** Opening Data for this exercise block **

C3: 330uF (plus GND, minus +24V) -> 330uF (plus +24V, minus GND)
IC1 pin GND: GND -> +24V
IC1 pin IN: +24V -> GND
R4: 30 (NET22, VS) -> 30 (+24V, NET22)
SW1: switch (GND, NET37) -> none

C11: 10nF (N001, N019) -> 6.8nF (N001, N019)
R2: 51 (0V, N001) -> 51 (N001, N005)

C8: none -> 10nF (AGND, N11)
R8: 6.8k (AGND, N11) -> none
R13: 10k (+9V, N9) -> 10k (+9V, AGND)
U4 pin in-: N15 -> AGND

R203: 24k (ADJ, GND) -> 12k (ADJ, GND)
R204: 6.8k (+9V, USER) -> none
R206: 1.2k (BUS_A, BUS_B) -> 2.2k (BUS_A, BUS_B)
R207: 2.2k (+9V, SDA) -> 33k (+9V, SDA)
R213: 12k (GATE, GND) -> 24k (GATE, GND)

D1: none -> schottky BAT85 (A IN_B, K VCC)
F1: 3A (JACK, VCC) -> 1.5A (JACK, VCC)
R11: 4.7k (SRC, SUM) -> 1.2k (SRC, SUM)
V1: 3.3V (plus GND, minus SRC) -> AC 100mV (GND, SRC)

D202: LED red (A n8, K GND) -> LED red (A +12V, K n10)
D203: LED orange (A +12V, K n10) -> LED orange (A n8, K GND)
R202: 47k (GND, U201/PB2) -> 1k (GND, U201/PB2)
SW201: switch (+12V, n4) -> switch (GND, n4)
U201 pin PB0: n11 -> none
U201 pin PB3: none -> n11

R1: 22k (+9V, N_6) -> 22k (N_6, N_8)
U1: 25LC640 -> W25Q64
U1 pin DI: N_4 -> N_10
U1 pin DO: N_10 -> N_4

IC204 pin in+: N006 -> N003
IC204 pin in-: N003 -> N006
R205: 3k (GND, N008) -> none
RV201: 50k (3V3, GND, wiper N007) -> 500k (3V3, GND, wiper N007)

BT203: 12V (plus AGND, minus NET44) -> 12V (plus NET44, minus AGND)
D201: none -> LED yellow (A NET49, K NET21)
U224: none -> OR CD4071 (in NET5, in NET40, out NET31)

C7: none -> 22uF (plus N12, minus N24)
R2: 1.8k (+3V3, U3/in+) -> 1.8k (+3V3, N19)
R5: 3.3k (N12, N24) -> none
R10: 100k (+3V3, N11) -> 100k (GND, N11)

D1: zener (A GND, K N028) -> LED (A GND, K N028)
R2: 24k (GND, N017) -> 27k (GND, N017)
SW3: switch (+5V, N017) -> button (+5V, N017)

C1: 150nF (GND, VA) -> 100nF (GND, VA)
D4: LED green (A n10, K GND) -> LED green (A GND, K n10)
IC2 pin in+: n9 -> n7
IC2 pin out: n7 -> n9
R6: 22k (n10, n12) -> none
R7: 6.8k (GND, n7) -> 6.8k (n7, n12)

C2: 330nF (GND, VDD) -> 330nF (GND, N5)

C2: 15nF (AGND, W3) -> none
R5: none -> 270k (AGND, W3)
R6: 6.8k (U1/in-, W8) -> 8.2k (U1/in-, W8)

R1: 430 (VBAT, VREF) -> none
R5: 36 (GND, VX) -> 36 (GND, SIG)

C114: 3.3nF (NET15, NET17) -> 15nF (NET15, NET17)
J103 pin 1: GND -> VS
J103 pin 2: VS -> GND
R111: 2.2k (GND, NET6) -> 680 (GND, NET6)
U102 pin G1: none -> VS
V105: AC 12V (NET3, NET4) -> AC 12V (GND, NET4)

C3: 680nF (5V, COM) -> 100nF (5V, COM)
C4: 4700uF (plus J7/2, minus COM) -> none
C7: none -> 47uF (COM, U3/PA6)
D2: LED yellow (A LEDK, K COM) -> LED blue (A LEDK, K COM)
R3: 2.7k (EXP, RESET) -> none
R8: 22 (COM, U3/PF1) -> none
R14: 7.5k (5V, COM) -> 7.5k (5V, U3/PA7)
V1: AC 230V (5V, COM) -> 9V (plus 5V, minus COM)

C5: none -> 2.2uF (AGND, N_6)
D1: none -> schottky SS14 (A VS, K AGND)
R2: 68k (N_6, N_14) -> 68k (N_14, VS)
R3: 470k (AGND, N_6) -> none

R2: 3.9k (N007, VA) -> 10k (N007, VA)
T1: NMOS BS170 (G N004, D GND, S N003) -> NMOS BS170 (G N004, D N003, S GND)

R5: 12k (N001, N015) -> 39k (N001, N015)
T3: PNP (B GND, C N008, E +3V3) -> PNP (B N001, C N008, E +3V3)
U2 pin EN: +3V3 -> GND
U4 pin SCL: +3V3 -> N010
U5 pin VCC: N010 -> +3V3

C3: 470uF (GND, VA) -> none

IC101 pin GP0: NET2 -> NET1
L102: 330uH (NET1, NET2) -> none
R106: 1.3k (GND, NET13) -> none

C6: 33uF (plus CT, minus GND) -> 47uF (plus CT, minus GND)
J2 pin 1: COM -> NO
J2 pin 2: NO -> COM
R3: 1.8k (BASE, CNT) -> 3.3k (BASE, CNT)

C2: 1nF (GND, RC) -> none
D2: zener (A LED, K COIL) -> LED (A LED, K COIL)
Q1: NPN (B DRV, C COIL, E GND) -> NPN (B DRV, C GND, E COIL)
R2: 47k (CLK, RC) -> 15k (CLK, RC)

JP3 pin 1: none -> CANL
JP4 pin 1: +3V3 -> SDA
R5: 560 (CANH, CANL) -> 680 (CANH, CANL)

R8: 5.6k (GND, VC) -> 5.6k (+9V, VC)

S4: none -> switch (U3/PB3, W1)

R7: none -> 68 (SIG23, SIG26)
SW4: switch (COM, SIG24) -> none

** Closing Data for this exercise block **

▸ **What this task involves**
Retype the entries exactly; leave nothing out.

▸ **Response area**
C3: 330uF (plus GND, minus +24V) -> 330uF (plus +24V, minus GND)
IC1 pin GND: GND -> +24V
IC1 pin IN: +24V -> GND
R4: 30 (NET22, VS) -> 30 (+24V, NET22)
SW1: switch (GND, NET37) -> none

C11: 10nF (N001, N019) -> 6.8nF (N001, N019)
R2: 51 (0V, N001) -> 51 (N001, N005)

C8: none -> 10nF (AGND, N11)
R8: 6.8k (AGND, N11) -> none
R13: 10k (+9V, N9) -> 10k (+9V, AGND)
U4 pin in-: N15 -> AGND

R203: 24k (ADJ, GND) -> 12k (ADJ, GND)
R204: 6.8k (+9V, USER) -> none
R206: 1.2k (BUS_A, BUS_B) -> 2.2k (BUS_A, BUS_B)
R207: 2.2k (+9V, SDA) -> 33k (+9V, SDA)
R213: 12k (GATE, GND) -> 24k (GATE, GND)

D1: none -> schottky BAT85 (A IN_B, K VCC)
F1: 3A (JACK, VCC) -> 1.5A (JACK, VCC)
R11: 4.7k (SRC, SUM) -> 1.2k (SRC, SUM)
V1: 3.3V (plus GND, minus SRC) -> AC 100mV (GND, SRC)

D202: LED red (A n8, K GND) -> LED red (A +12V, K n10)
D203: LED orange (A +12V, K n10) -> LED orange (A n8, K GND)
R202: 47k (GND, U201/PB2) -> 1k (GND, U201/PB2)
SW201: switch (+12V, n4) -> switch (GND, n4)
U201 pin PB0: n11 -> none
U201 pin PB3: none -> n11

R1: 22k (+9V, N_6) -> 22k (N_6, N_8)
U1: 25LC640 -> W25Q64
U1 pin DI: N_4 -> N_10
U1 pin DO: N_10 -> N_4

IC204 pin in+: N006 -> N003
IC204 pin in-: N003 -> N006
R205: 3k (GND, N008) -> none
RV201: 50k (3V3, GND, wiper N007) -> 500k (3V3, GND, wiper N007)

BT203: 12V (plus AGND, minus NET44) -> 12V (plus NET44, minus AGND)
D201: none -> LED yellow (A NET49, K NET21)
U224: none -> OR CD4071 (in NET5, in NET40, out NET31)

C7: none -> 22uF (plus N12, minus N24)
R2: 1.8k (+3V3, U3/in+) -> 1.8k (+3V3, N19)
R5: 3.3k (N12, N24) -> none
R10: 100k (+3V3, N11) -> 100k (GND, N11)

D1: zener (A GND, K N028) -> LED (A GND, K N028)
R2: 24k (GND, N017) -> 27k (GND, N017)
SW3: switch (+5V, N017) -> button (+5V, N017)

C1: 150nF (GND, VA) -> 100nF (GND, VA)
D4: LED green (A n10, K GND) -> LED green (A GND, K n10)
IC2 pin in+: n9 -> n7
IC2 pin out: n7 -> n9
R6: 22k (n10, n12) -> none
R7: 6.8k (GND, n7) -> 6.8k (n7, n12)

C2: 330nF (GND, VDD) -> 330nF (GND, N5)

C2: 15nF (AGND, W3) -> none
R5: none -> 270k (AGND, W3)
R6: 6.8k (U1/in-, W8) -> 8.2k (U1/in-, W8)

R1: 430 (VBAT, VREF) -> none
R5: 36 (GND, VX) -> 36 (GND, SIG)

C114: 3.3nF (NET15, NET17) -> 15nF (NET15, NET17)
J103 pin 1: GND -> VS
J103 pin 2: VS -> GND
R111: 2.2k (GND, NET6) -> 680 (GND, NET6)
U102 pin G1: none -> VS
V105: AC 12V (NET3, NET4) -> AC 12V (GND, NET4)

C3: 680nF (5V, COM) -> 100nF (5V, COM)
C4: 4700uF (plus J7/2, minus COM) -> none
C7: none -> 47uF (COM, U3/PA6)
D2: LED yellow (A LEDK, K COM) -> LED blue (A LEDK, K COM)
R3: 2.7k (EXP, RESET) -> none
R8: 22 (COM, U3/PF1) -> none
R14: 7.5k (5V, COM) -> 7.5k (5V, U3/PA7)
V1: AC 230V (5V, COM) -> 9V (plus 5V, minus COM)

C5: none -> 2.2uF (AGND, N_6)
D1: none -> schottky SS14 (A VS, K AGND)
R2: 68k (N_6, N_14) -> 68k (N_14, VS)
R3: 470k (AGND, N_6) -> none

R2: 3.9k (N007, VA) -> 10k (N007, VA)
T1: NMOS BS170 (G N004, D GND, S N003) -> NMOS BS170 (G N004, D N003, S GND)

R5: 12k (N001, N015) -> 39k (N001, N015)
T3: PNP (B GND, C N008, E +3V3) -> PNP (B N001, C N008, E +3V3)
U2 pin EN: +3V3 -> GND
U4 pin SCL: +3V3 -> N010
U5 pin VCC: N010 -> +3V3

C3: 470uF (GND, VA) -> none

IC101 pin GP0: NET2 -> NET1
L102: 330uH (NET1, NET2) -> none
R106: 1.3k (GND, NET13) -> none

C6: 33uF (plus CT, minus GND) -> 47uF (plus CT, minus GND)
J2 pin 1: COM -> NO
J2 pin 2: NO -> COM
R3: 1.8k (BASE, CNT) -> 3.3k (BASE, CNT)

C2: 1nF (GND, RC) -> none
D2: zener (A LED, K COIL) -> LED (A LED, K COIL)
Q1: NPN (B DRV, C COIL, E GND) -> NPN (B DRV, C GND, E COIL)
R2: 47k (CLK, RC) -> 15k (CLK, RC)

JP3 pin 1: none -> CANL
JP4 pin 1: +3V3 -> SDA
R5: 560 (CANH, CANL) -> 680 (CANH, CANL)

R8: 5.6k (GND, VC) -> 5.6k (+9V, VC)

S4: none -> switch (U3/PB3, W1)

R7: none -> 68 (SIG23, SIG26)
SW4: switch (COM, SIG24) -> none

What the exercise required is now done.